## [Exercise]
Collect every line from the items below that contains the string "place", treating uppercase and lowercase as different.

## [Dataset entries]
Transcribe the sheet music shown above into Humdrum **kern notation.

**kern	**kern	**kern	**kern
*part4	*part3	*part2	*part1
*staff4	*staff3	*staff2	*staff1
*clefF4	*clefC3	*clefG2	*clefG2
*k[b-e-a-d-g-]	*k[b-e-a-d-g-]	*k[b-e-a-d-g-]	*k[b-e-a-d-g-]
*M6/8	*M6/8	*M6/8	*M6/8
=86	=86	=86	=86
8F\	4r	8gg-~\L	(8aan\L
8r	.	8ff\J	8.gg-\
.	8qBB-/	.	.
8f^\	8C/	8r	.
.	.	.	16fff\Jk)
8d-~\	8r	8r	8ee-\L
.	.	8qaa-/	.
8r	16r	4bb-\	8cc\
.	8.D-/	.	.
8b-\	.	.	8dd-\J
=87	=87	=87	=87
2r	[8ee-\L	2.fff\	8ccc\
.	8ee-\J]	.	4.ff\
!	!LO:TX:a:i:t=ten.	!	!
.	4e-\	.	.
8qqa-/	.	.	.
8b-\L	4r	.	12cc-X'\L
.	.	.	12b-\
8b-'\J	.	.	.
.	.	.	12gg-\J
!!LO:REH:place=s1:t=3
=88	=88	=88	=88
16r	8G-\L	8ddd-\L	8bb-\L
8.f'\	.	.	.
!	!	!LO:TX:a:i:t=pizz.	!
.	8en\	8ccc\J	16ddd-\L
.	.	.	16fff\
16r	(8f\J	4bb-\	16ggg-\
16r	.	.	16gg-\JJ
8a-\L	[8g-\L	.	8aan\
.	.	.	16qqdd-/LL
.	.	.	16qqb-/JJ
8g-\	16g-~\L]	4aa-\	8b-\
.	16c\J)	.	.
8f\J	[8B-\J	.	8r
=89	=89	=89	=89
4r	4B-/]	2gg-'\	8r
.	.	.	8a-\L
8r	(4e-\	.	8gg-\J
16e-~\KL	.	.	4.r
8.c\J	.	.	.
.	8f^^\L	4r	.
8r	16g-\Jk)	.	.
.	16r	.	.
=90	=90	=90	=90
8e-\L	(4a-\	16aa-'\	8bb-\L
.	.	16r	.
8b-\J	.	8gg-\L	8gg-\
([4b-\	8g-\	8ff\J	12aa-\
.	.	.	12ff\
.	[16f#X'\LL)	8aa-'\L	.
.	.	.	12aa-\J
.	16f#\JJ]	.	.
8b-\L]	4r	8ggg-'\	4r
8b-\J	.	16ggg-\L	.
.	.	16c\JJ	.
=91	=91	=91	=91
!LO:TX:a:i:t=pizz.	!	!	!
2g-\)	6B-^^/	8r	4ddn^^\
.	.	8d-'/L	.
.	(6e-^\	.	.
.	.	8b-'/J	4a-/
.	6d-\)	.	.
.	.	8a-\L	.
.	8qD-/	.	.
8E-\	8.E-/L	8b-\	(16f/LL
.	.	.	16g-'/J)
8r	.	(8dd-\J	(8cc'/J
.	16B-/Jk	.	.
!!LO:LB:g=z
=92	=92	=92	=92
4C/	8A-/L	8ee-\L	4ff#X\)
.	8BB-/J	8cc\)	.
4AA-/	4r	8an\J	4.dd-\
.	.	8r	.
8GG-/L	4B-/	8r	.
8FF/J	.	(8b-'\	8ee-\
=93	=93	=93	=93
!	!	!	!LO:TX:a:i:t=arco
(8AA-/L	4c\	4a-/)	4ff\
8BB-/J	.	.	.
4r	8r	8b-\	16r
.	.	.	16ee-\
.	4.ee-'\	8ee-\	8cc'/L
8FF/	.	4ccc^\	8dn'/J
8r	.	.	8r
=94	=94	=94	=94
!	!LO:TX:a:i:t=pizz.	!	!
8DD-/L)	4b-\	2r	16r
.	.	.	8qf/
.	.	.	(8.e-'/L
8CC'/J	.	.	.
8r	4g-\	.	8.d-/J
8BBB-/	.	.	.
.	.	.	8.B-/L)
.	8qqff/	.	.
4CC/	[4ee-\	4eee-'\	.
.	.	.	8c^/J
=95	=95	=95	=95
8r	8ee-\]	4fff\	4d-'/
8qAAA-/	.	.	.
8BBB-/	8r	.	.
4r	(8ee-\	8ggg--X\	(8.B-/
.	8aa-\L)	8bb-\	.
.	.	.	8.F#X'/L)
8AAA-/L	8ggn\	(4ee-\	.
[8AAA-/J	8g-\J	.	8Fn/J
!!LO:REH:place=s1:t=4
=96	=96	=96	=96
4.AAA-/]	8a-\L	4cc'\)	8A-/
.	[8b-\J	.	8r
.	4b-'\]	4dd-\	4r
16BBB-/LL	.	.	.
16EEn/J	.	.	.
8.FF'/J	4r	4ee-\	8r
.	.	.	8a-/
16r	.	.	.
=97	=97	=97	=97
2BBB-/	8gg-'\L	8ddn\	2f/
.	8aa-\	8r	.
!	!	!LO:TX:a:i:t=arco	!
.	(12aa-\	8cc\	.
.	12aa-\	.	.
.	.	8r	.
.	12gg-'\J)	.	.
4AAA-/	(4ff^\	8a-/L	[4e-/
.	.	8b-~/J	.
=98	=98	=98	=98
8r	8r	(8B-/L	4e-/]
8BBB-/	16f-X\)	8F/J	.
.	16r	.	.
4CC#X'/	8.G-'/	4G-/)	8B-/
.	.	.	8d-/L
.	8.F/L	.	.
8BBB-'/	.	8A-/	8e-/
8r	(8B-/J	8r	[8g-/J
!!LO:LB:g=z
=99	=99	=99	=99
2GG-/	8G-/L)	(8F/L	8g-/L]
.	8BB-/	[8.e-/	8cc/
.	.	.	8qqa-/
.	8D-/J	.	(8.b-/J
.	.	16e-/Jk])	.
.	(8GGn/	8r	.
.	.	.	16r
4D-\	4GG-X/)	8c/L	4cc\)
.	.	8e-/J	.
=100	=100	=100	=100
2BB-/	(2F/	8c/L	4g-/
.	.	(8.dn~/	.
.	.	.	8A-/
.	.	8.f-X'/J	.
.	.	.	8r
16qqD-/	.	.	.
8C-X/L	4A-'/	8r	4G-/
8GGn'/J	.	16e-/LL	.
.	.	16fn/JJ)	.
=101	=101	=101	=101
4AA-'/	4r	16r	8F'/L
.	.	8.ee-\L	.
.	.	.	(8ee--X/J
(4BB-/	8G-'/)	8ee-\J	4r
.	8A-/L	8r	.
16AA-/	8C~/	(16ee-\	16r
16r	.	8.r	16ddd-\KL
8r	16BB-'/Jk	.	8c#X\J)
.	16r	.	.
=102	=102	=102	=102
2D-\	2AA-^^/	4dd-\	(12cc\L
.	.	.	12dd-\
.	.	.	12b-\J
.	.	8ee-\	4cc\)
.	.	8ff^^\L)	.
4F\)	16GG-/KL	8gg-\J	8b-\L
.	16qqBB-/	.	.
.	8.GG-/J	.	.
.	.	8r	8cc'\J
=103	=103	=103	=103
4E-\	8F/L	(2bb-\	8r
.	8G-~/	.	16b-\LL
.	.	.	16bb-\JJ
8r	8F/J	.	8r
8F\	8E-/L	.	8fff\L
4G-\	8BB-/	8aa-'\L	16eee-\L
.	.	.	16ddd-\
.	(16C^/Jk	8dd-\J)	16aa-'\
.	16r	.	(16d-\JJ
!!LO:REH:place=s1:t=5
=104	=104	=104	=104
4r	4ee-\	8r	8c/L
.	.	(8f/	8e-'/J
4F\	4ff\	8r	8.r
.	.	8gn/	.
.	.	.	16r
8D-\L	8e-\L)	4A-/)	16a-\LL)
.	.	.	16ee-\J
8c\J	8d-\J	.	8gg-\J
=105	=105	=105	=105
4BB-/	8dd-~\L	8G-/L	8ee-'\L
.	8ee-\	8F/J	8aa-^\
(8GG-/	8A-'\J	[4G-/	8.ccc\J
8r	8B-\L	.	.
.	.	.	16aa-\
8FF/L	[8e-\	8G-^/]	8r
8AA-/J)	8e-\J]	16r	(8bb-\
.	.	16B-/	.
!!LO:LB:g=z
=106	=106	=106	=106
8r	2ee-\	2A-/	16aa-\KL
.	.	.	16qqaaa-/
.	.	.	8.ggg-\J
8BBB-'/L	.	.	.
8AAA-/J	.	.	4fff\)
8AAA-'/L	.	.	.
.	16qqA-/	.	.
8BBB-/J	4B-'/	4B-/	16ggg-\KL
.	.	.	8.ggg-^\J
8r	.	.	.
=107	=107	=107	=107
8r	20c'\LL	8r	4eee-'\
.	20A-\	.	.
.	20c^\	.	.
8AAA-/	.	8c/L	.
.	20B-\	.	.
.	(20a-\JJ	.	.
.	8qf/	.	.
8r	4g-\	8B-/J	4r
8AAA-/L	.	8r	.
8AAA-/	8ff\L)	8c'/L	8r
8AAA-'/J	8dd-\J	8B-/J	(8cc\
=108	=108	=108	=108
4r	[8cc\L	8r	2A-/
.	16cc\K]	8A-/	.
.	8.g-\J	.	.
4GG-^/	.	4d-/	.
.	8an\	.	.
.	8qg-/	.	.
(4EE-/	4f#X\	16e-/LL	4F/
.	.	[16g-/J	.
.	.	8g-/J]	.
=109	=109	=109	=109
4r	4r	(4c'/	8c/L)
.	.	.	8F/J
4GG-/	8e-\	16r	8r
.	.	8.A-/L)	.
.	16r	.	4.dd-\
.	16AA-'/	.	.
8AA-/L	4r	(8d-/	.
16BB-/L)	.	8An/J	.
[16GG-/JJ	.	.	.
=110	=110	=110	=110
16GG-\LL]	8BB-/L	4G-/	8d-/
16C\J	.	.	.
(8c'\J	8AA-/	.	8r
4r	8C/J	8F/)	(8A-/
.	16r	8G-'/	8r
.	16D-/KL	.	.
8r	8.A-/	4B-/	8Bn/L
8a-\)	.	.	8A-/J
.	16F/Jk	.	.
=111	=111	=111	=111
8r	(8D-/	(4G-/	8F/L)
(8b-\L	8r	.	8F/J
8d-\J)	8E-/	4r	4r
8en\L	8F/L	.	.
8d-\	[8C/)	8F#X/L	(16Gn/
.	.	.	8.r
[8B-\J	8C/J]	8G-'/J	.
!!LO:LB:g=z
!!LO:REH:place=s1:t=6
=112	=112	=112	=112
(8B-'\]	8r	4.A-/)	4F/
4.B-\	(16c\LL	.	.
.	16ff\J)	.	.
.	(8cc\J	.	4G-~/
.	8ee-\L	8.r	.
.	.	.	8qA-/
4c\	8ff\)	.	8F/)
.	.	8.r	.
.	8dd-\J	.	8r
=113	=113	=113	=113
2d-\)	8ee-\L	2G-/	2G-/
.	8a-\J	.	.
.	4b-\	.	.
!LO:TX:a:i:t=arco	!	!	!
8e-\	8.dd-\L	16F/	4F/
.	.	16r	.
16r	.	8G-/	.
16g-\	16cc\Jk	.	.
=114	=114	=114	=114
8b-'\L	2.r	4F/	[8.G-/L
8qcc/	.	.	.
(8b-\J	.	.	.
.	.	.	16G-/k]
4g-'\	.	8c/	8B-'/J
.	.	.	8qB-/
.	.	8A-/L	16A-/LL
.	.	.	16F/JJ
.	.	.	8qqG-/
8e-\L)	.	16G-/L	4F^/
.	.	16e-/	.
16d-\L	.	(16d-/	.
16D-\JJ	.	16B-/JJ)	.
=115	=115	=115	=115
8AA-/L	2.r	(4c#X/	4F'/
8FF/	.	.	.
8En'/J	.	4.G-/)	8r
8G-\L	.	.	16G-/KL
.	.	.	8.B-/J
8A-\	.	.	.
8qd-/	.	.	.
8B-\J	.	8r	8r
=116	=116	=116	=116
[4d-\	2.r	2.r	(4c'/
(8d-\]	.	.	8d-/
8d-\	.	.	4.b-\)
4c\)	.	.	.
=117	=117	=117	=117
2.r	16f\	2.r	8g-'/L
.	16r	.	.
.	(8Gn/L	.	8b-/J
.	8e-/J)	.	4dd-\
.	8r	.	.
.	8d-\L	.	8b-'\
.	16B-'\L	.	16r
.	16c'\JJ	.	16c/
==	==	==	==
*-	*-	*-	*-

## [The solution]
!!LO:REH:place=s1:t=3
!!LO:REH:place=s1:t=4
!!LO:REH:place=s1:t=5
!!LO:REH:place=s1:t=6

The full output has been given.